§ To do
In the entries that follow, the first line to write out is the one containing "T3: NPN S8050", and the last is the one containing "V1: 1.8V (plus". Reproduce that stretch exactly, with nothing before or after it.
*** Opening The input ***
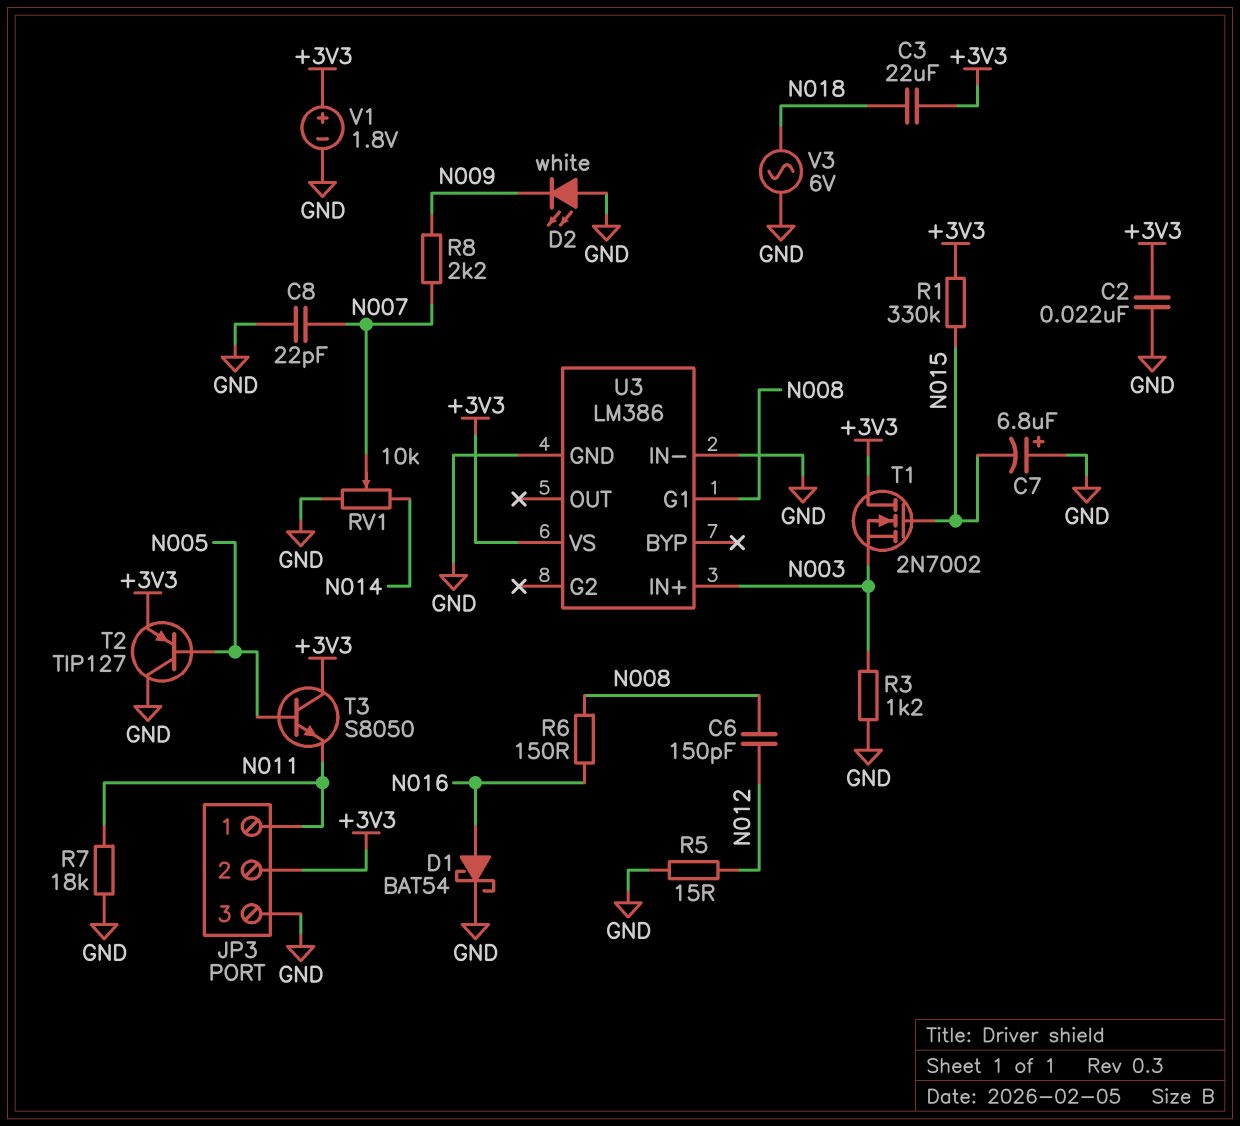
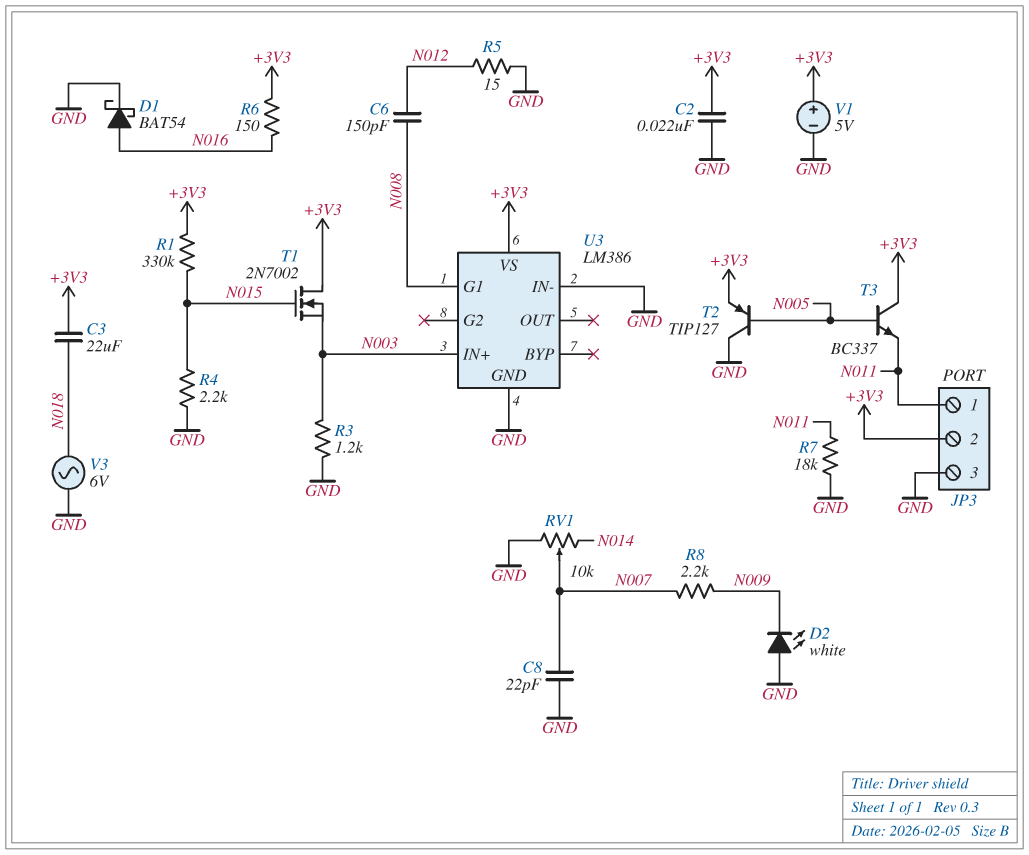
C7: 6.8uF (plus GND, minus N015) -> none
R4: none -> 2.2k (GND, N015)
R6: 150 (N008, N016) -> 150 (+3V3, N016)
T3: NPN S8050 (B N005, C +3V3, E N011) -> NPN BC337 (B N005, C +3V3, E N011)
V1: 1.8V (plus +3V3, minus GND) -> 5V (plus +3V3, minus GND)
*** Closing The input ***
*** Opening The input ***
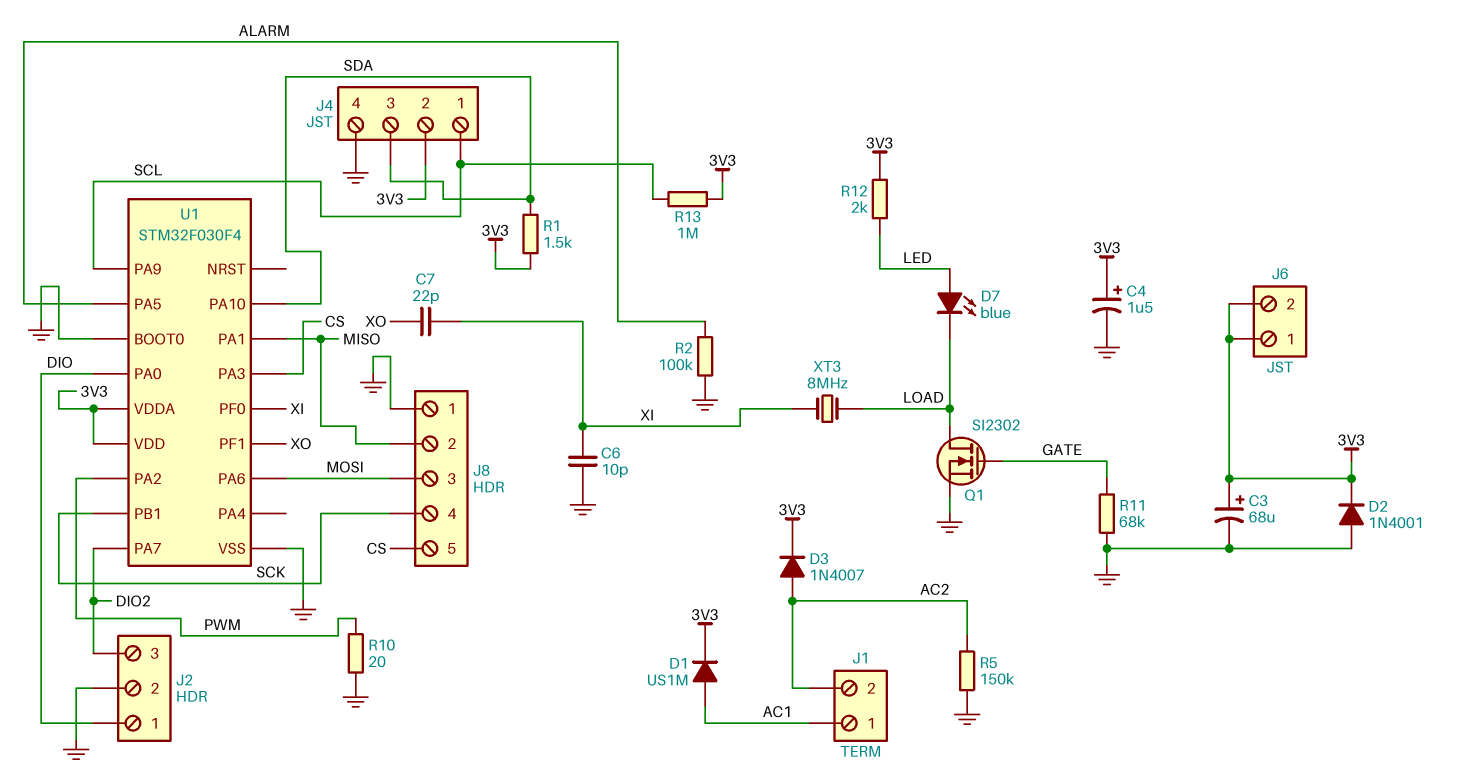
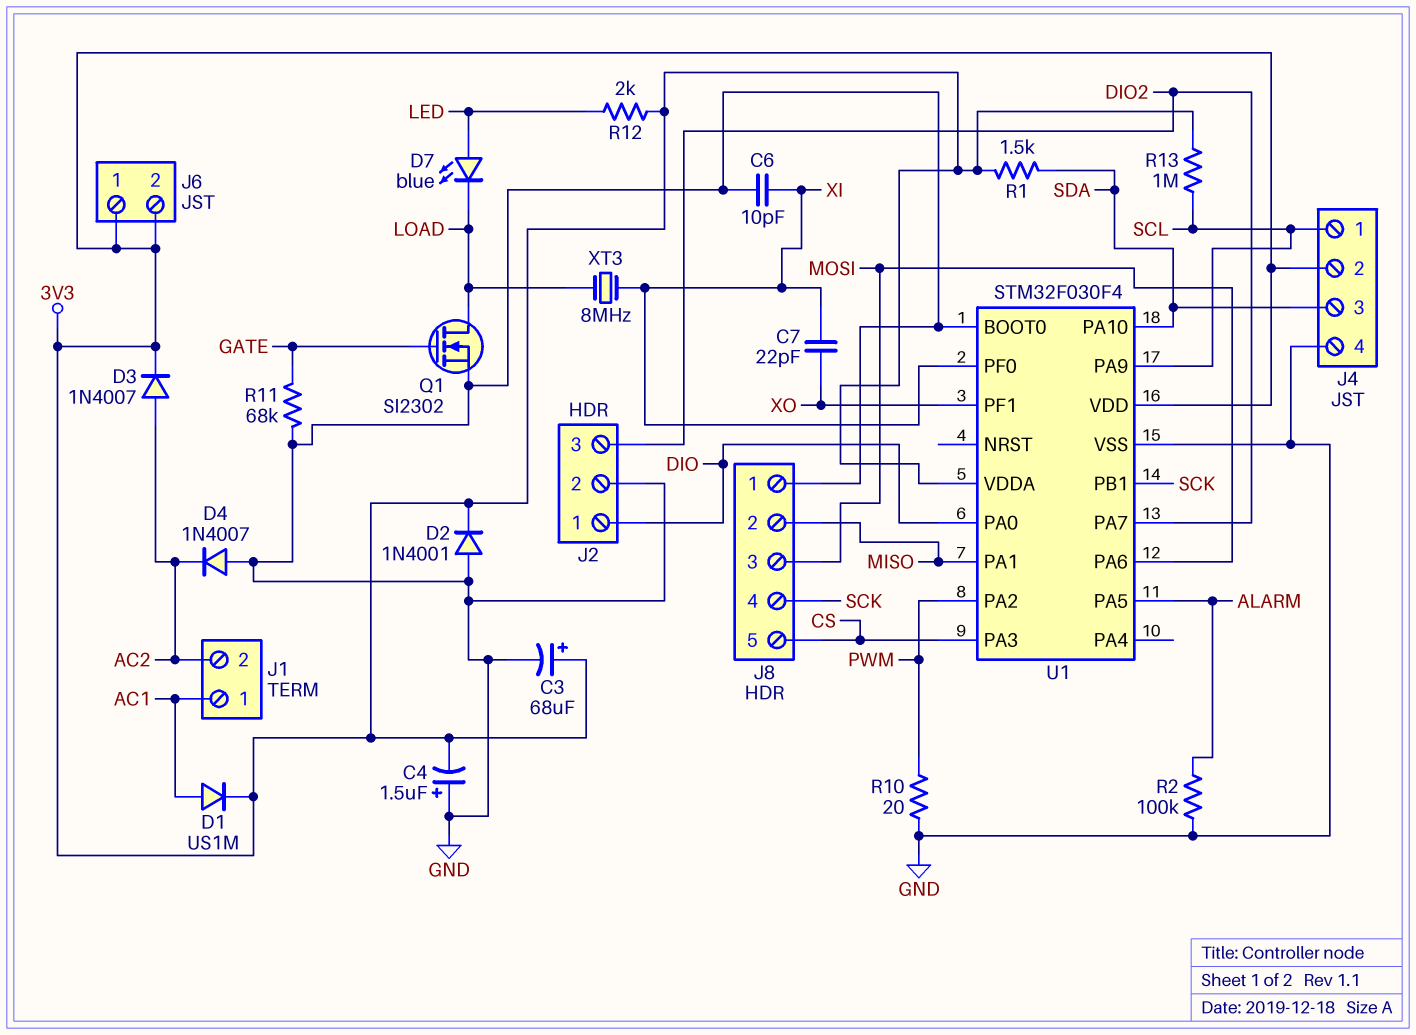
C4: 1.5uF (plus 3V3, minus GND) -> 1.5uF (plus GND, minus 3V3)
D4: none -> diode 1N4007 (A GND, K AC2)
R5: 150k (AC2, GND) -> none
*** Closing The input ***
§ Problem solution
T3: NPN S8050 (B N005, C +3V3, E N011) -> NPN BC337 (B N005, C +3V3, E N011)
V1: 1.8V (plus +3V3, minus GND) -> 5V (plus +3V3, minus GND)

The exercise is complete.